=== DATA TO USE ===
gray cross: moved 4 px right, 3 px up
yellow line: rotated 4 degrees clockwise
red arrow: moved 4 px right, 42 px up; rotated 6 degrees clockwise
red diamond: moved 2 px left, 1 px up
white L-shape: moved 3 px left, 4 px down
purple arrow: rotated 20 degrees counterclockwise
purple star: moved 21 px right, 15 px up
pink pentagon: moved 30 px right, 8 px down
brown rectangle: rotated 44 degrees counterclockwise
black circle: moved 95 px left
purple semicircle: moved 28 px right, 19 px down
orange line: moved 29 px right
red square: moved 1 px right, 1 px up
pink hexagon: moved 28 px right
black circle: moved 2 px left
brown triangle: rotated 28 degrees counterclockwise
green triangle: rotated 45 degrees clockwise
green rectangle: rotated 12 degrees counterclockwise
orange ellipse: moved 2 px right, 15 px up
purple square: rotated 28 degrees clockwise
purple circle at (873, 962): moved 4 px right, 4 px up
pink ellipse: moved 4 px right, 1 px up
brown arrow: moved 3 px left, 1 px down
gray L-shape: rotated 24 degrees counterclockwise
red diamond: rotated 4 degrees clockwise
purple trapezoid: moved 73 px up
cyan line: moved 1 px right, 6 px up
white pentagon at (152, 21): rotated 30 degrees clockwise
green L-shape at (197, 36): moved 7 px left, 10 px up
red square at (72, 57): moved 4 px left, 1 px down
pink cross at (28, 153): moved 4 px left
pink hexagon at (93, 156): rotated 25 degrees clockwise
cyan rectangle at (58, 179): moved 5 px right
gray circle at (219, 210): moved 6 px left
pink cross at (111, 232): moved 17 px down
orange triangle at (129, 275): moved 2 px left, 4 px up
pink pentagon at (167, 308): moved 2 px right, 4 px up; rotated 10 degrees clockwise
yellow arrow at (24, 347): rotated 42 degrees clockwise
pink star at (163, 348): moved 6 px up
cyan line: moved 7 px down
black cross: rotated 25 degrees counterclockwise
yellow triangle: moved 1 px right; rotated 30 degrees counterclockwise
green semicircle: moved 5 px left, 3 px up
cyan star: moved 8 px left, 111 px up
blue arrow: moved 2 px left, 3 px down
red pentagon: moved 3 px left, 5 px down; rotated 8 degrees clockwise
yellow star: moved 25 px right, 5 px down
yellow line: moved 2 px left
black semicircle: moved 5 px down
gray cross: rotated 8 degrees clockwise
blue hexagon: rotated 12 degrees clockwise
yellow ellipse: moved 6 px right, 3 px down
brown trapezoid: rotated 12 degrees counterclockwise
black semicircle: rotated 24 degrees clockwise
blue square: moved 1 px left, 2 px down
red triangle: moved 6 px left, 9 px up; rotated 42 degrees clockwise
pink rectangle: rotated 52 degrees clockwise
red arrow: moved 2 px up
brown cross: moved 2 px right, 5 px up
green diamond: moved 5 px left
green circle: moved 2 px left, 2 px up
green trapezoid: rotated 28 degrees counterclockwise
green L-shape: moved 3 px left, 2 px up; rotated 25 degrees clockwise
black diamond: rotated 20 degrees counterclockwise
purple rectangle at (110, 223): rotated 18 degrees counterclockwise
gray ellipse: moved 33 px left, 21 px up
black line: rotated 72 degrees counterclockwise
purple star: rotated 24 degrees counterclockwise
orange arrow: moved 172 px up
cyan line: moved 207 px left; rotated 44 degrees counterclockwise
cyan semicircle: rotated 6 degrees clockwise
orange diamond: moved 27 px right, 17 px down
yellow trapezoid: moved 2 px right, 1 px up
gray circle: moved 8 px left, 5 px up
===
_TASK OBJECTIVE_
Give the data again exactly, line for line.

_RESPONSE_
gray cross: moved 4 px right, 3 px up
yellow line: rotated 4 degrees clockwise
red arrow: moved 4 px right, 42 px up; rotated 6 degrees clockwise
red diamond: moved 2 px left, 1 px up
white L-shape: moved 3 px left, 4 px down
purple arrow: rotated 20 degrees counterclockwise
purple star: moved 21 px right, 15 px up
pink pentagon: moved 30 px right, 8 px down
brown rectangle: rotated 44 degrees counterclockwise
black circle: moved 95 px left
purple semicircle: moved 28 px right, 19 px down
orange line: moved 29 px right
red square: moved 1 px right, 1 px up
pink hexagon: moved 28 px right
black circle: moved 2 px left
brown triangle: rotated 28 degrees counterclockwise
green triangle: rotated 45 degrees clockwise
green rectangle: rotated 12 degrees counterclockwise
orange ellipse: moved 2 px right, 15 px up
purple square: rotated 28 degrees clockwise
purple circle at (873, 962): moved 4 px right, 4 px up
pink ellipse: moved 4 px right, 1 px up
brown arrow: moved 3 px left, 1 px down
gray L-shape: rotated 24 degrees counterclockwise
red diamond: rotated 4 degrees clockwise
purple trapezoid: moved 73 px up
cyan line: moved 1 px right, 6 px up
white pentagon at (152, 21): rotated 30 degrees clockwise
green L-shape at (197, 36): moved 7 px left, 10 px up
red square at (72, 57): moved 4 px left, 1 px down
pink cross at (28, 153): moved 4 px left
pink hexagon at (93, 156): rotated 25 degrees clockwise
cyan rectangle at (58, 179): moved 5 px right
gray circle at (219, 210): moved 6 px left
pink cross at (111, 232): moved 17 px down
orange triangle at (129, 275): moved 2 px left, 4 px up
pink pentagon at (167, 308): moved 2 px right, 4 px up; rotated 10 degrees clockwise
yellow arrow at (24, 347): rotated 42 degrees clockwise
pink star at (163, 348): moved 6 px up
cyan line: moved 7 px down
black cross: rotated 25 degrees counterclockwise
yellow triangle: moved 1 px right; rotated 30 degrees counterclockwise
green semicircle: moved 5 px left, 3 px up
cyan star: moved 8 px left, 111 px up
blue arrow: moved 2 px left, 3 px down
red pentagon: moved 3 px left, 5 px down; rotated 8 degrees clockwise
yellow star: moved 25 px right, 5 px down
yellow line: moved 2 px left
black semicircle: moved 5 px down
gray cross: rotated 8 degrees clockwise
blue hexagon: rotated 12 degrees clockwise
yellow ellipse: moved 6 px right, 3 px down
brown trapezoid: rotated 12 degrees counterclockwise
black semicircle: rotated 24 degrees clockwise
blue square: moved 1 px left, 2 px down
red triangle: moved 6 px left, 9 px up; rotated 42 degrees clockwise
pink rectangle: rotated 52 degrees clockwise
red arrow: moved 2 px up
brown cross: moved 2 px right, 5 px up
green diamond: moved 5 px left
green circle: moved 2 px left, 2 px up
green trapezoid: rotated 28 degrees counterclockwise
green L-shape: moved 3 px left, 2 px up; rotated 25 degrees clockwise
black diamond: rotated 20 degrees counterclockwise
purple rectangle at (110, 223): rotated 18 degrees counterclockwise
gray ellipse: moved 33 px left, 21 px up
black line: rotated 72 degrees counterclockwise
purple star: rotated 24 degrees counterclockwise
orange arrow: moved 172 px up
cyan line: moved 207 px left; rotated 44 degrees counterclockwise
cyan semicircle: rotated 6 degrees clockwise
orange diamond: moved 27 px right, 17 px down
yellow trapezoid: moved 2 px right, 1 px up
gray circle: moved 8 px left, 5 px up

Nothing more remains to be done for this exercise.